Start of Block

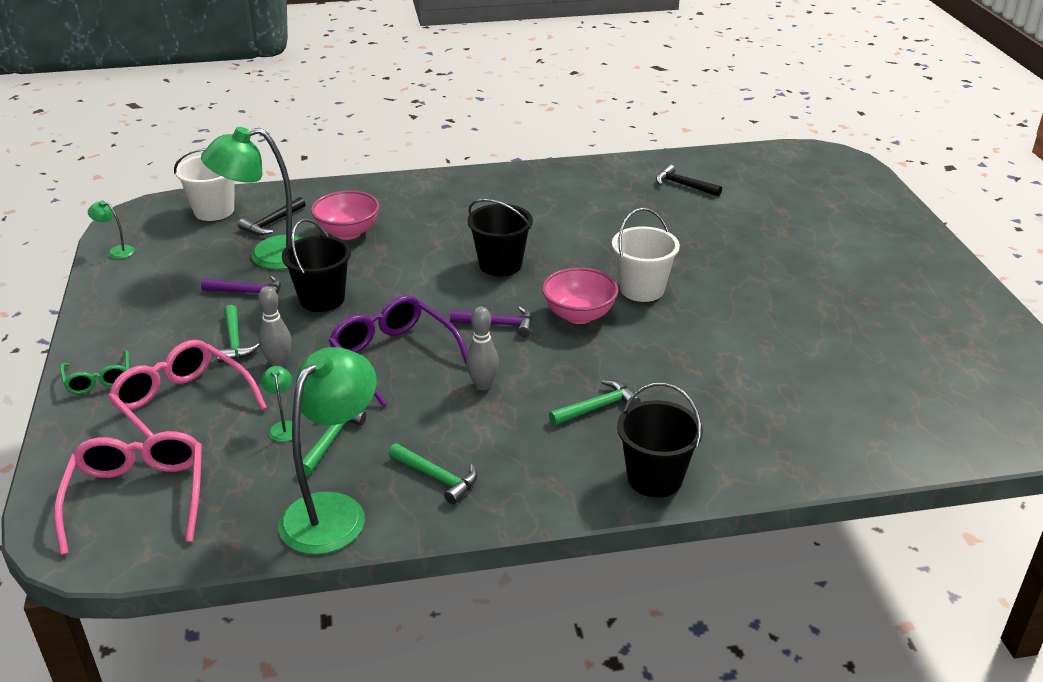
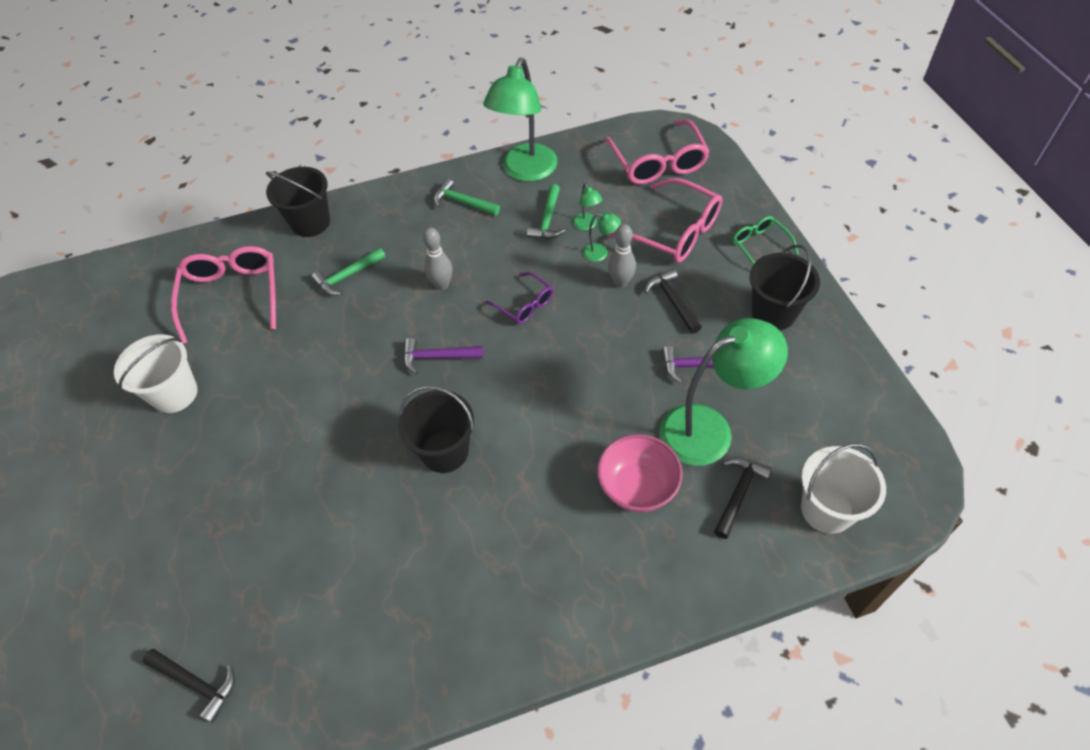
camera: 175 degrees right, 20 degrees up
(116, 251) = (882, 411): green lamp -> green lamp (600, 253)
(235, 341) = (672, 301): green hammer -> black hammer
(322, 299) = (618, 367): black bucket -> black bucket (773, 313)
(393, 356) = (524, 304): purple glasses -> purple glasses, size x0.55
(579, 315) = (359, 381): pink bowl -> none
(642, 289) = (291, 431): white bucket -> white bucket (174, 394)
(738, 404) = (232, 295): none -> pink glasses

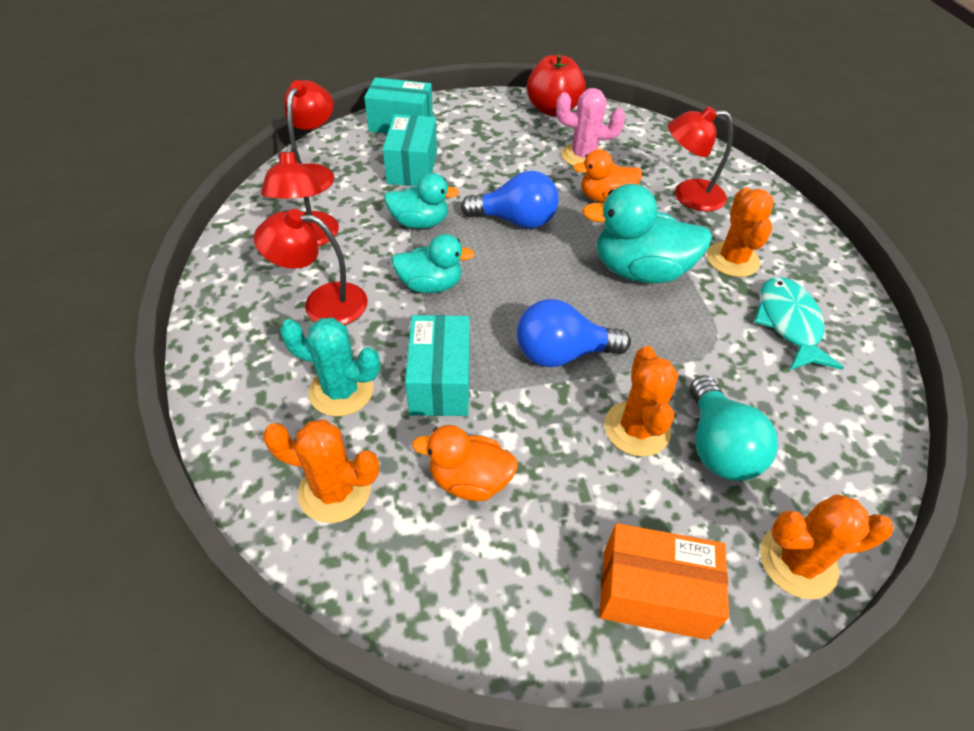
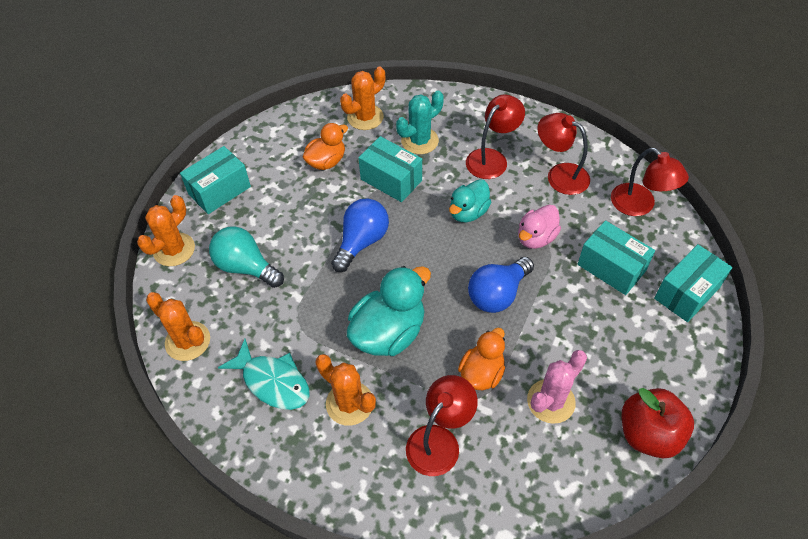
camera: 130 degrees right, 5 degrees up
(420, 223) = (536, 238): turquoise duck -> pink duck
(637, 428) = (288, 241): orange cactus -> orange cactus (187, 341)
(653, 593) = (219, 190): orange box -> turquoise box

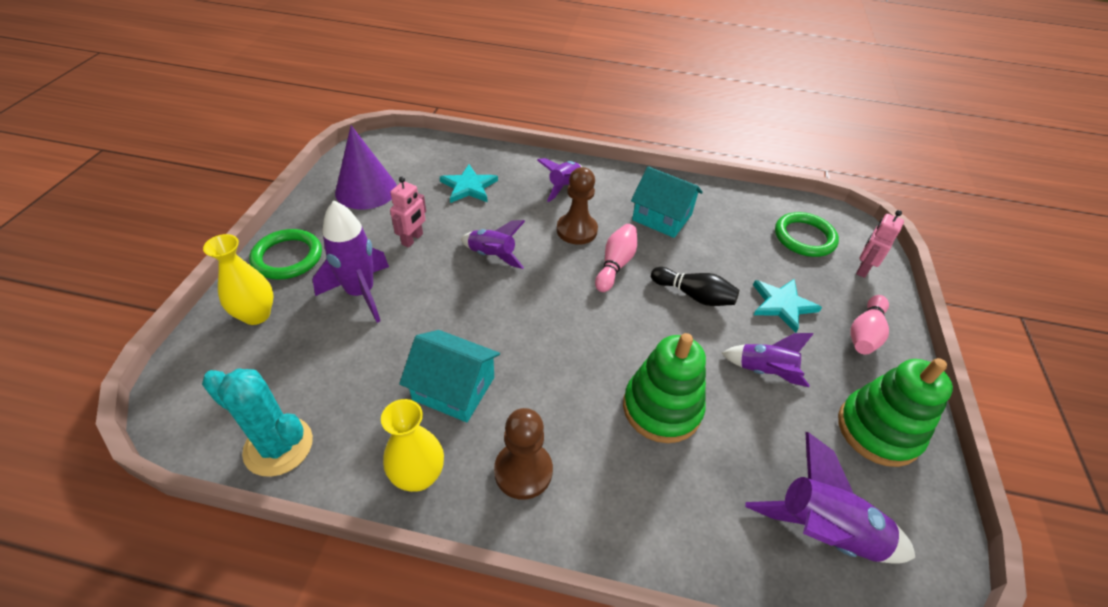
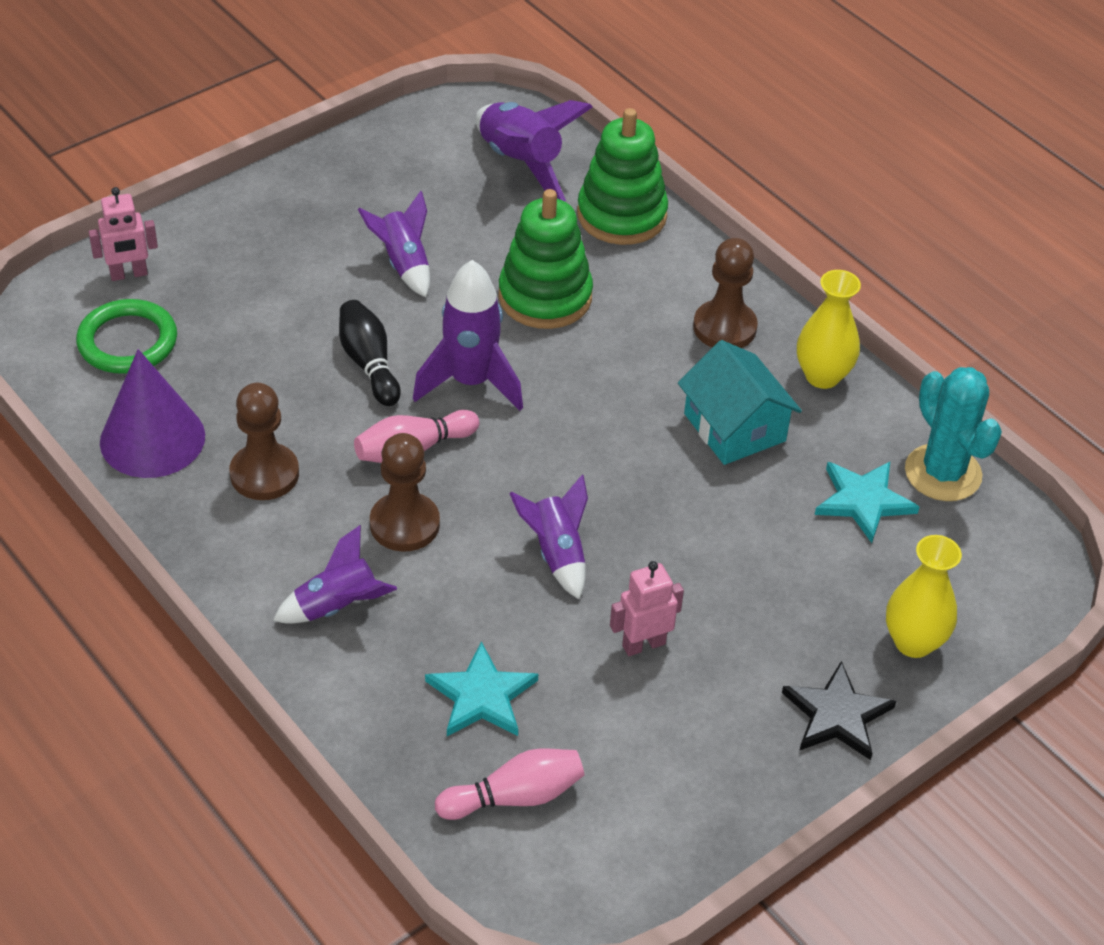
camera: 140 degrees left, 0 degrees up
(287, 257) = (837, 715): green ring -> black star
(361, 293) = (767, 598): purple rocket -> purple rocket (470, 382)
(366, 190) = (649, 788): purple cone -> purple cone (152, 439)
(662, 217) = (264, 474): turquoise house -> brown pawn
(782, 305) = (286, 299): turquoise star -> turquoise star (863, 501)
(864, 333) = (248, 230): pink bowling pin -> pink bowling pin (515, 797)
(878, 430) = (372, 176): green stacking toy -> green stacking toy (621, 215)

End of Block

Go through the listing above. Show each line where the word "camera" is found.

* _The completed task_:
camera: 175 degrees right, 20 degrees up
camera: 130 degrees right, 5 degrees up
camera: 140 degrees left, 0 degrees up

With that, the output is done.